(Requirement): Only the lines from the beginning of the data below through the line containing "cheese wedge/bright orange [114,667]" belong in the response, each copied exactly.

-------------------------

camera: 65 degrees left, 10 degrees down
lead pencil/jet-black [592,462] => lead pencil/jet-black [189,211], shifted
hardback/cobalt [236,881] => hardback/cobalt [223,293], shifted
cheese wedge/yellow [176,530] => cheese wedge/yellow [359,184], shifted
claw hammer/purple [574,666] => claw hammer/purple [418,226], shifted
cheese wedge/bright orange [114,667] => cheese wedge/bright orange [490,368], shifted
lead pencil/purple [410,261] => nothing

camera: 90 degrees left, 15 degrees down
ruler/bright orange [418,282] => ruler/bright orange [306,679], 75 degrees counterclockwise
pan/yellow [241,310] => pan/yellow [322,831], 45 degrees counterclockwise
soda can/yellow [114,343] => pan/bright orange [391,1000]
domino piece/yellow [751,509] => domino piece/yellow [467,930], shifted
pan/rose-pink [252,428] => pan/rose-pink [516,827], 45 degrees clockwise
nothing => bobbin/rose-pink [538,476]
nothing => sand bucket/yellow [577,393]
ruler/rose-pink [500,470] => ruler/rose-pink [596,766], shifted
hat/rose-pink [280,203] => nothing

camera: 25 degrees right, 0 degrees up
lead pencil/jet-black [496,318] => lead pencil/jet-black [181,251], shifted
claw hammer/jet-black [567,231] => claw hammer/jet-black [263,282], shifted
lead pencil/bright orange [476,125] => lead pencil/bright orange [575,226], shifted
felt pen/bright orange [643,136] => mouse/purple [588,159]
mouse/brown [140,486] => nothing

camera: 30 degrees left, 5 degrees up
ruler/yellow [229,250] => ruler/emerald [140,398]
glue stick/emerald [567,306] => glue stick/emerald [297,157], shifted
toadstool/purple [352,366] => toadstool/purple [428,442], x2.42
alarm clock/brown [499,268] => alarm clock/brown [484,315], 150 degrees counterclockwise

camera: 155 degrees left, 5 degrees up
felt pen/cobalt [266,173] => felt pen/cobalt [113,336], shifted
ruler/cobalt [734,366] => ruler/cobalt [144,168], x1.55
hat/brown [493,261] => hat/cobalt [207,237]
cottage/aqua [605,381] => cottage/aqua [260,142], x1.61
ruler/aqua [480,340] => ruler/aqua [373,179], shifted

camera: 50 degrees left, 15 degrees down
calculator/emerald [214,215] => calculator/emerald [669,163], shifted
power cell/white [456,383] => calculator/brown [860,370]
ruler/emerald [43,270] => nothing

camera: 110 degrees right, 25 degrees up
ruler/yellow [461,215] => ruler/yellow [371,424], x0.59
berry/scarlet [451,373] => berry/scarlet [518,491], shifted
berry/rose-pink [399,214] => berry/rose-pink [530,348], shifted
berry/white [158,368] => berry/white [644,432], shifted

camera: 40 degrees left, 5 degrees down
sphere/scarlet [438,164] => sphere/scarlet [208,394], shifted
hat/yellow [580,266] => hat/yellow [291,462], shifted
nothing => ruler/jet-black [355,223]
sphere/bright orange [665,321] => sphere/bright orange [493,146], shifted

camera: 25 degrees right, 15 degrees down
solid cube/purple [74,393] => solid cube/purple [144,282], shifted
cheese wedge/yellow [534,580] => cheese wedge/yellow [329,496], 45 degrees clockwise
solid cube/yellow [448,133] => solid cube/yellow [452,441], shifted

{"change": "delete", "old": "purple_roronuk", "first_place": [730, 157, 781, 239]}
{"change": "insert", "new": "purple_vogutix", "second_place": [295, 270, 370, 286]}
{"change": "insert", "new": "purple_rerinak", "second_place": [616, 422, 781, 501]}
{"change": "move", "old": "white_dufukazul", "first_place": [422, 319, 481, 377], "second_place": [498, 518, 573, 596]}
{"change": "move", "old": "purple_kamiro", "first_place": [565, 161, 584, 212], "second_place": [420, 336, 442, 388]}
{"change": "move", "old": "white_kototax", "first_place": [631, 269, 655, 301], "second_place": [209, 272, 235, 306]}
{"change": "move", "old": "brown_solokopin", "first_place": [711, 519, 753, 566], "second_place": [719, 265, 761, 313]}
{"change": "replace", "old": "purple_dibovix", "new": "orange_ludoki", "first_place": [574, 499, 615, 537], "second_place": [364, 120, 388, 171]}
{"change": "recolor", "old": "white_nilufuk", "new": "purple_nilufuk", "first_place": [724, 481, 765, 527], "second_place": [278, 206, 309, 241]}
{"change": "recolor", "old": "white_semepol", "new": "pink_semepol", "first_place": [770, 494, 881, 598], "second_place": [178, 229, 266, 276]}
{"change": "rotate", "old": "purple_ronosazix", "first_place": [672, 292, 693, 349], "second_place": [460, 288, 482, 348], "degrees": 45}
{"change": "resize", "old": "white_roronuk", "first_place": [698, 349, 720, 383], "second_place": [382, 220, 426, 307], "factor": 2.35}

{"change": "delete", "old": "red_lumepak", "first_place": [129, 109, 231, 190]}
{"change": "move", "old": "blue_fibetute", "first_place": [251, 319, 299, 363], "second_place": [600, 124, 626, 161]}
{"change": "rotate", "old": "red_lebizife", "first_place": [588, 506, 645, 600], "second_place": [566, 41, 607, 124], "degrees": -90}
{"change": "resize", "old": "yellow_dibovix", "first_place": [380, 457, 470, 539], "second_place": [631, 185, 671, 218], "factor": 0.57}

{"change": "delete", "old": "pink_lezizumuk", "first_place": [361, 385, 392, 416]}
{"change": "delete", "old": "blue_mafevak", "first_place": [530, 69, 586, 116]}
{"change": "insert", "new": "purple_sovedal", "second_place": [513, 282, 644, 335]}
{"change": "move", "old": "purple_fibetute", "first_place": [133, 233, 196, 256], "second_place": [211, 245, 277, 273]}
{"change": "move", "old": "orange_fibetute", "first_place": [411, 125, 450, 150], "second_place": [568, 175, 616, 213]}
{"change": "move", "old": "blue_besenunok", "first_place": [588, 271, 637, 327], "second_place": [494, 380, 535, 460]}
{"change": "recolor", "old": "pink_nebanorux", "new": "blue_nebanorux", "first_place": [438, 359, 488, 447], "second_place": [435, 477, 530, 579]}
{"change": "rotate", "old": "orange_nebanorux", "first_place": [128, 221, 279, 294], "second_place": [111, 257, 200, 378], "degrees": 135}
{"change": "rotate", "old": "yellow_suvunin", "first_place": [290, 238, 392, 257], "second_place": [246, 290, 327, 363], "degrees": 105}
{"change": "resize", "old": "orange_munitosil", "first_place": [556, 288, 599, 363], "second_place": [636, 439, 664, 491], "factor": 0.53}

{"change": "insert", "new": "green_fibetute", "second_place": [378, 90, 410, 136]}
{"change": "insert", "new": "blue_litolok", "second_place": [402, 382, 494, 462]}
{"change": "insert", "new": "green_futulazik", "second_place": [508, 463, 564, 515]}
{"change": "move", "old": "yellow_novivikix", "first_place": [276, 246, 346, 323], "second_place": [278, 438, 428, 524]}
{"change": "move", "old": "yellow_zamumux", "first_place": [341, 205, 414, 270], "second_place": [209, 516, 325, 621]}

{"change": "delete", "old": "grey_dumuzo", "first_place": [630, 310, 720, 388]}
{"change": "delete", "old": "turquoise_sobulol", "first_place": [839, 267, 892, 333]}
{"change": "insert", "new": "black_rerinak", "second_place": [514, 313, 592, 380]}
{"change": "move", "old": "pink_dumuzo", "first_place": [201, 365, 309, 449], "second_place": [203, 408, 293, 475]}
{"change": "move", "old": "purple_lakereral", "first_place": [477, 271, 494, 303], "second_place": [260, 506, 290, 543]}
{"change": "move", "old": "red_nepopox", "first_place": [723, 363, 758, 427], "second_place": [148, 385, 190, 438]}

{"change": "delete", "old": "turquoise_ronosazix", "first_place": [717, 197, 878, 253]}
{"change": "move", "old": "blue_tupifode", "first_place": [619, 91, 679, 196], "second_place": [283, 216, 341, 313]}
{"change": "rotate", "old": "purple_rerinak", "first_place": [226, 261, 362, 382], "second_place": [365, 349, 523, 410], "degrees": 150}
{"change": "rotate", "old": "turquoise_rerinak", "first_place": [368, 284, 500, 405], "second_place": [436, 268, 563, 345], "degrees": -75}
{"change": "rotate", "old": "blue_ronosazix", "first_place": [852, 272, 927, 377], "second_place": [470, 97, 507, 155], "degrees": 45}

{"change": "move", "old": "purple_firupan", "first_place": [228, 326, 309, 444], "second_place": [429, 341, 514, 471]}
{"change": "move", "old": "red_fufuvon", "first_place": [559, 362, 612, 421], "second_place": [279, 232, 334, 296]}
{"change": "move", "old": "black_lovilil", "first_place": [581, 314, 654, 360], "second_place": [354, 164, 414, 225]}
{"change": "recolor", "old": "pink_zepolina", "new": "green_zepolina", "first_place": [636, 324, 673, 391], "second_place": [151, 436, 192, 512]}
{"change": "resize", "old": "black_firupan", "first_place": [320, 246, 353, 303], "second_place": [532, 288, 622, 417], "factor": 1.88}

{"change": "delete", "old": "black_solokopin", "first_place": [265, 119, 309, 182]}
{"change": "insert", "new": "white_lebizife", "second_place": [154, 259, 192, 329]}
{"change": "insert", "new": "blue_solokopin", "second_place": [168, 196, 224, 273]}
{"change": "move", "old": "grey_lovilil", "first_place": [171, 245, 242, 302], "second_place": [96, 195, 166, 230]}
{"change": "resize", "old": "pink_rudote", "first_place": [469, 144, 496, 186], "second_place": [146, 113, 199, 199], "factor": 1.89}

-------------------------

(Response):
camera: 65 degrees left, 10 degrees down
lead pencil/jet-black [592,462] => lead pencil/jet-black [189,211], shifted
hardback/cobalt [236,881] => hardback/cobalt [223,293], shifted
cheese wedge/yellow [176,530] => cheese wedge/yellow [359,184], shifted
claw hammer/purple [574,666] => claw hammer/purple [418,226], shifted
cheese wedge/bright orange [114,667] => cheese wedge/bright orange [490,368], shifted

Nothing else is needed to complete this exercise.